▶ _Data for processing_
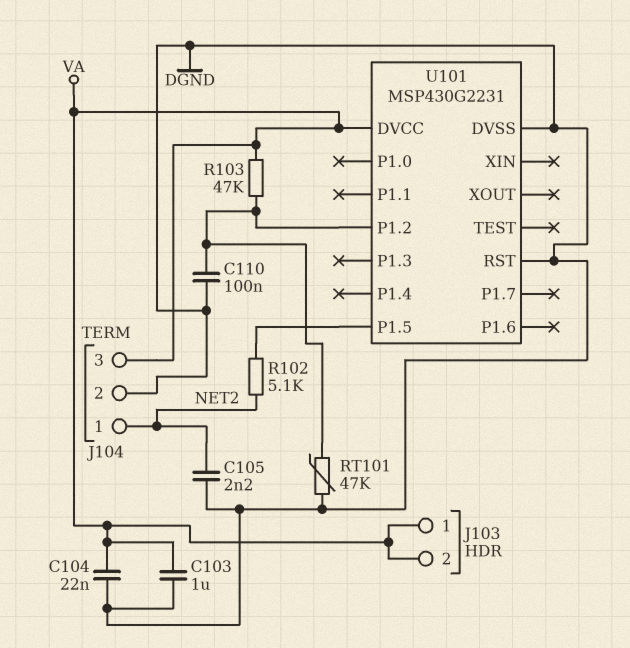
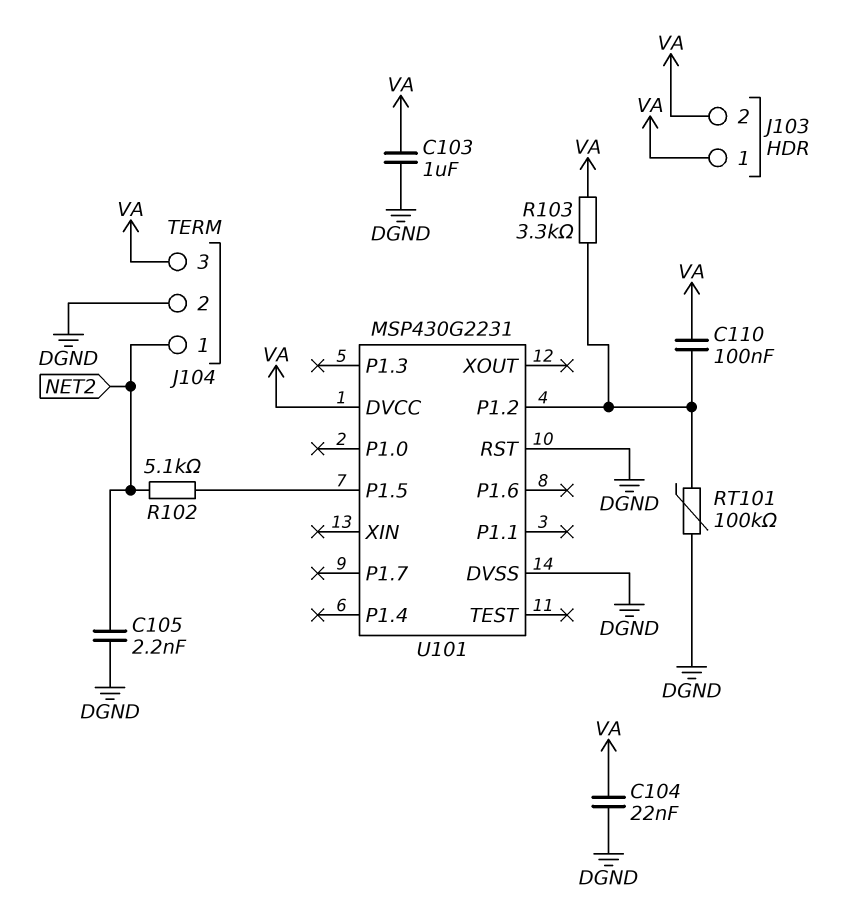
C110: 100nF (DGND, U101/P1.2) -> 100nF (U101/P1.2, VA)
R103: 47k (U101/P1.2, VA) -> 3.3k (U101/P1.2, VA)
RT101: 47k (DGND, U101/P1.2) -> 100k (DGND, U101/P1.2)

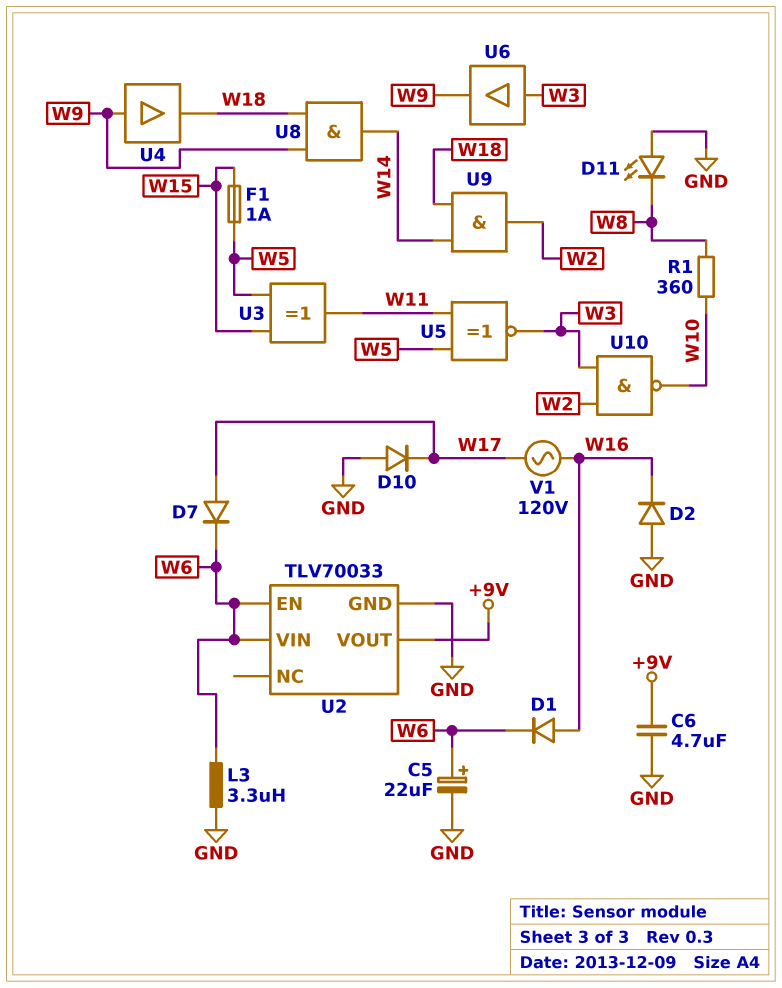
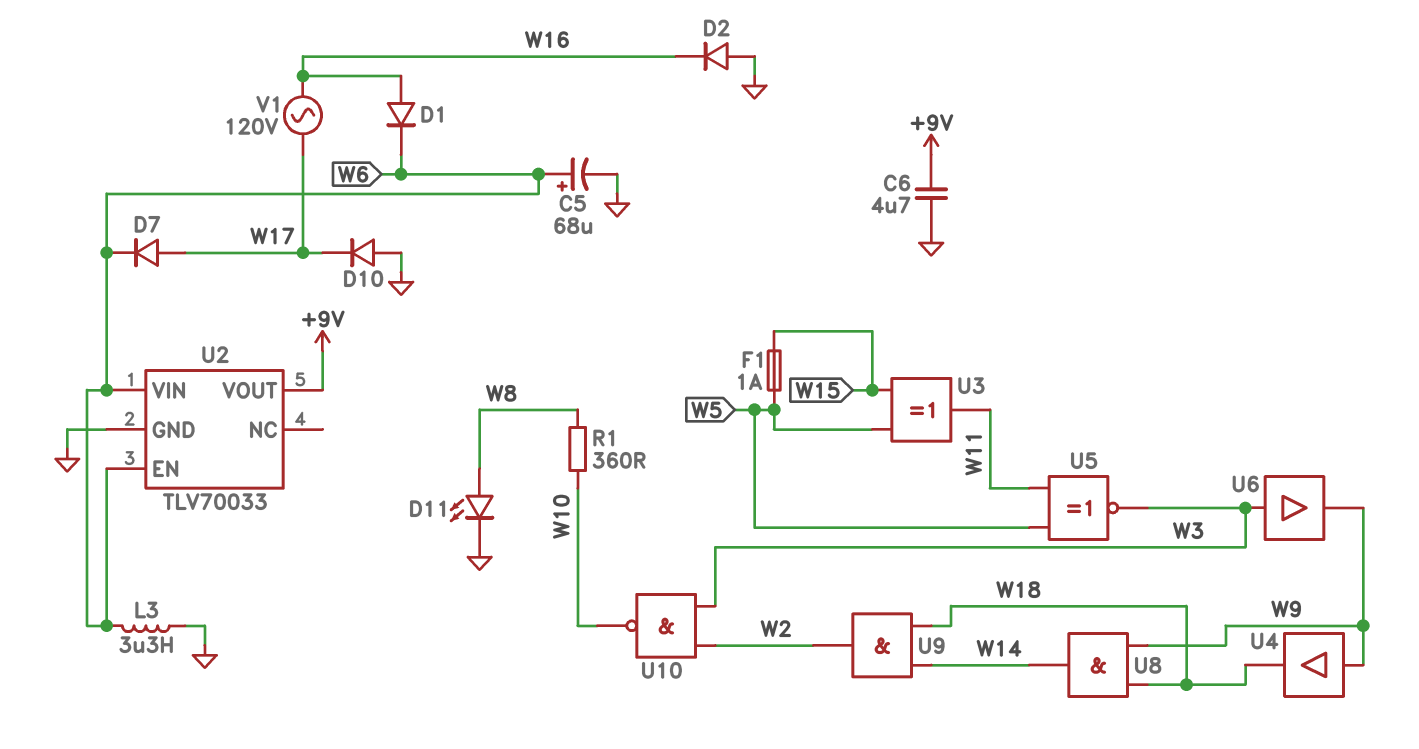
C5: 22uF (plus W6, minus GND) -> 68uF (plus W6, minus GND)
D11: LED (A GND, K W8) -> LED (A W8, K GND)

---

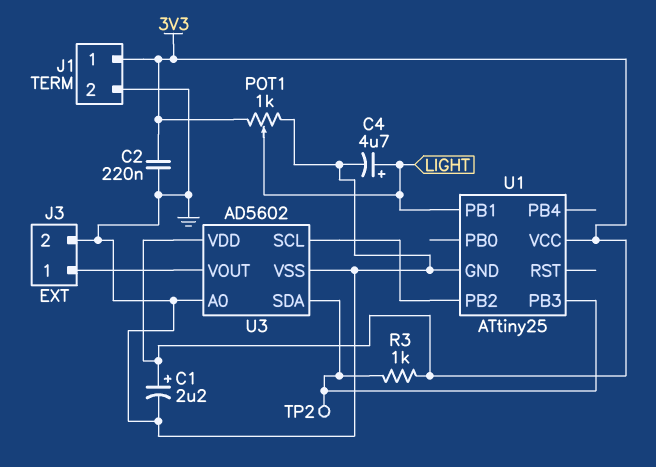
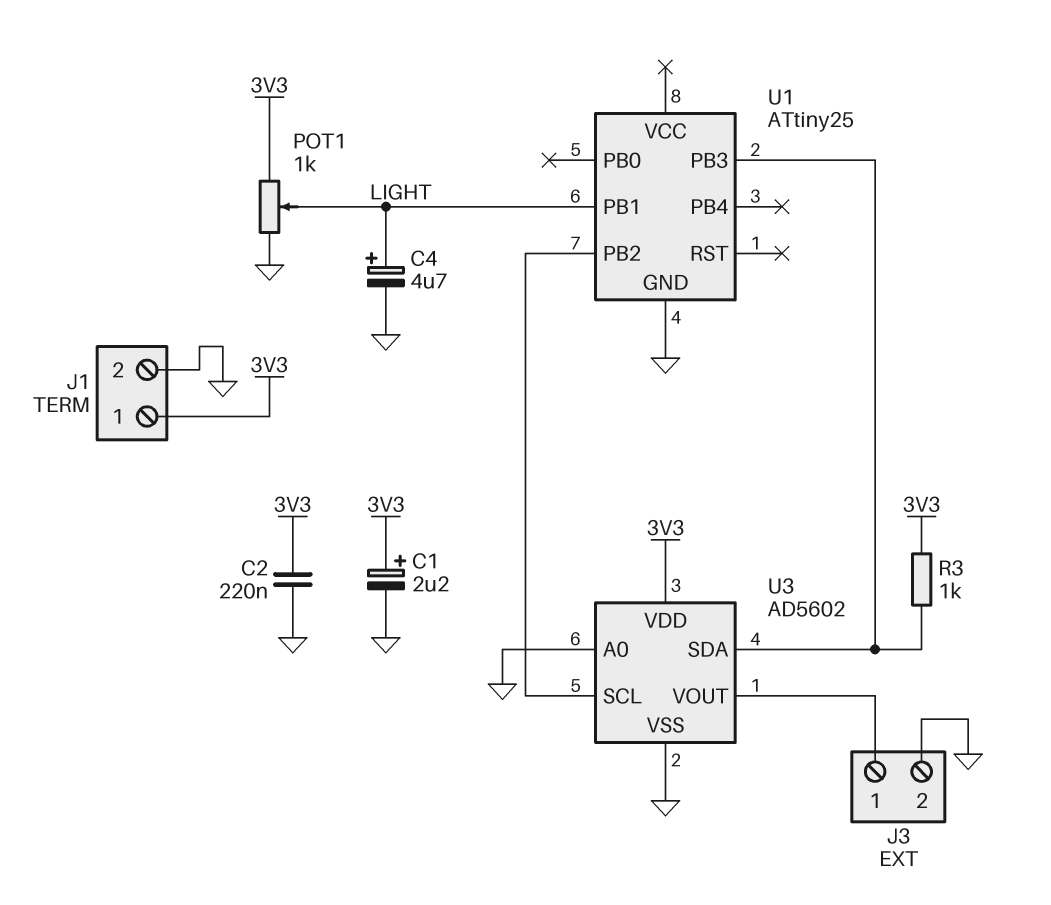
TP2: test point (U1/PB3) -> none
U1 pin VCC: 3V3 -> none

==

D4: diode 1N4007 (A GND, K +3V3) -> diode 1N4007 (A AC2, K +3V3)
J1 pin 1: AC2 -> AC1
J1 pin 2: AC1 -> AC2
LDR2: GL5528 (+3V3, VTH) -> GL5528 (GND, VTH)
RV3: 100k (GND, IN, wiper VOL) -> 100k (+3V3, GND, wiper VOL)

▶ _Brief_
Copy every line of the entries in which "none" can be found.

▶ _Expected answer_
TP2: test point (U1/PB3) -> none
U1 pin VCC: 3V3 -> none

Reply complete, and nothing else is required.